• WORK TO BE COMPLETED:
Output every record verbatim, and omit each picture.

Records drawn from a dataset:
● ● ●

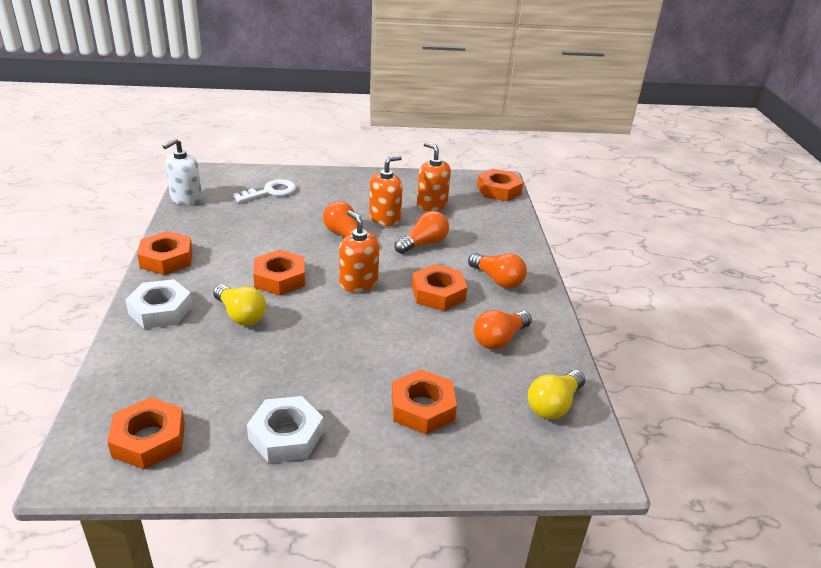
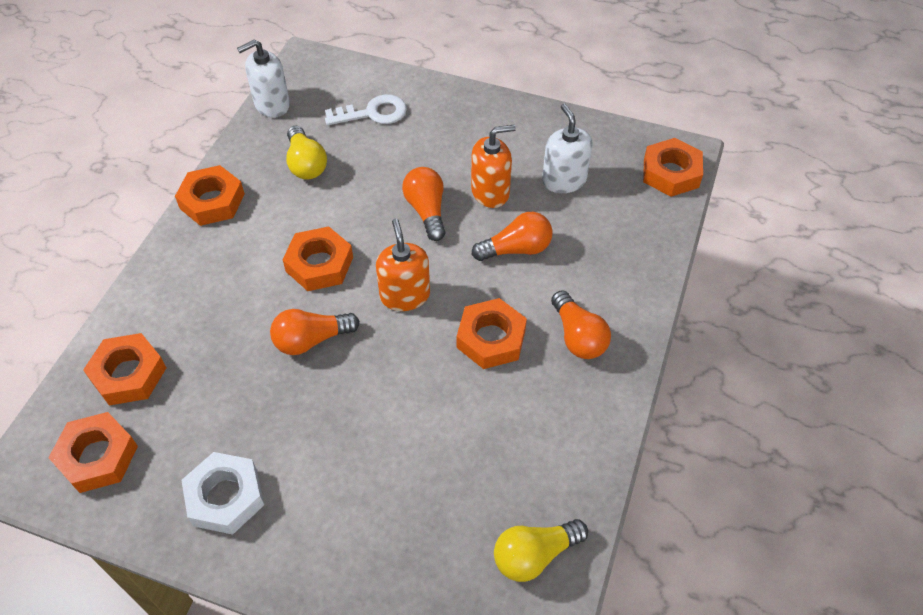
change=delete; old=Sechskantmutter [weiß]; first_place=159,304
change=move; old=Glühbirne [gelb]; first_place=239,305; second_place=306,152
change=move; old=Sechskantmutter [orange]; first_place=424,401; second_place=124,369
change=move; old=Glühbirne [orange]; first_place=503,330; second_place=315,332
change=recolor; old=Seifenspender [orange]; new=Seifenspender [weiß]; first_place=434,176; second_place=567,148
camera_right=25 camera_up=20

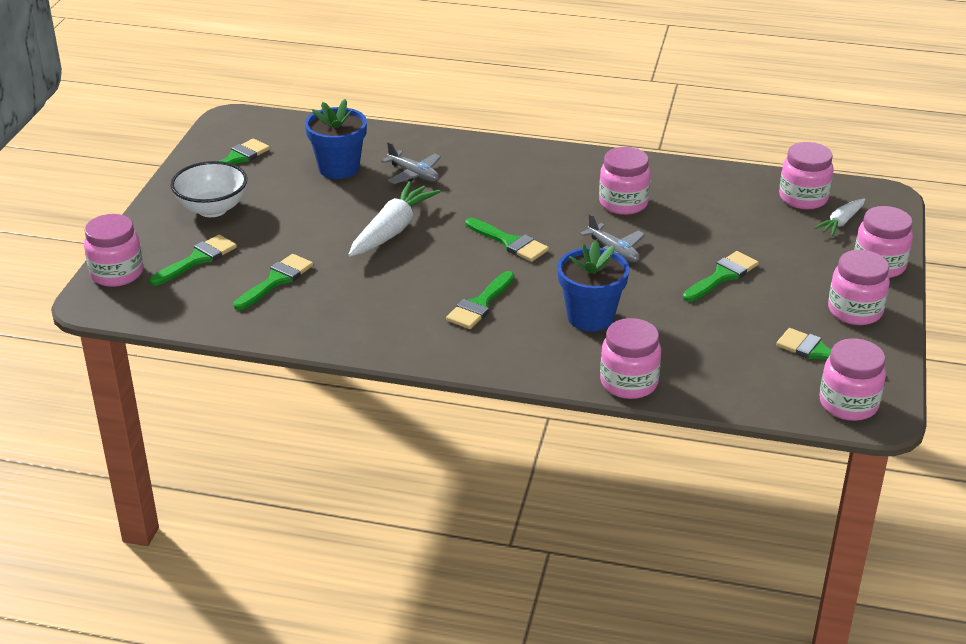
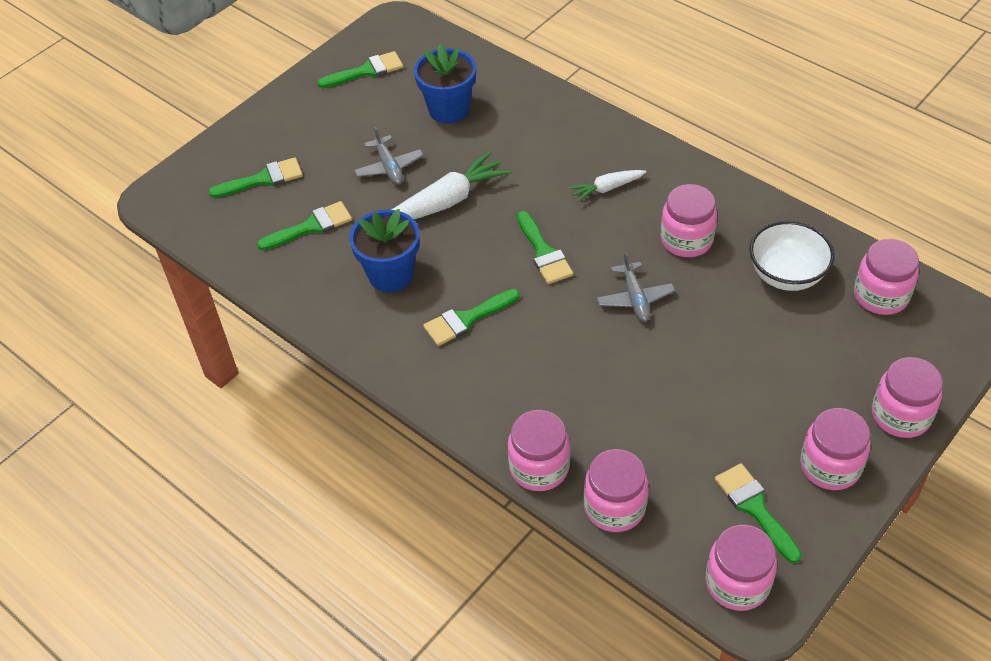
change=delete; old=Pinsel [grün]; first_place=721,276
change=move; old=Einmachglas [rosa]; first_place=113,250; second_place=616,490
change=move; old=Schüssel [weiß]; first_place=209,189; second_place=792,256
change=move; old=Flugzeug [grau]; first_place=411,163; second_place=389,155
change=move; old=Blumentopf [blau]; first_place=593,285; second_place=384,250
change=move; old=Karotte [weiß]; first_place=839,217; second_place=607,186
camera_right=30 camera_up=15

● ● ●

• TASK RESULT:
change=delete; old=Sechskantmutter [weiß]; first_place=159,304
change=move; old=Glühbirne [gelb]; first_place=239,305; second_place=306,152
change=move; old=Sechskantmutter [orange]; first_place=424,401; second_place=124,369
change=move; old=Glühbirne [orange]; first_place=503,330; second_place=315,332
change=recolor; old=Seifenspender [orange]; new=Seifenspender [weiß]; first_place=434,176; second_place=567,148
camera_right=25 camera_up=20

change=delete; old=Pinsel [grün]; first_place=721,276
change=move; old=Einmachglas [rosa]; first_place=113,250; second_place=616,490
change=move; old=Schüssel [weiß]; first_place=209,189; second_place=792,256
change=move; old=Flugzeug [grau]; first_place=411,163; second_place=389,155
change=move; old=Blumentopf [blau]; first_place=593,285; second_place=384,250
change=move; old=Karotte [weiß]; first_place=839,217; second_place=607,186
camera_right=30 camera_up=15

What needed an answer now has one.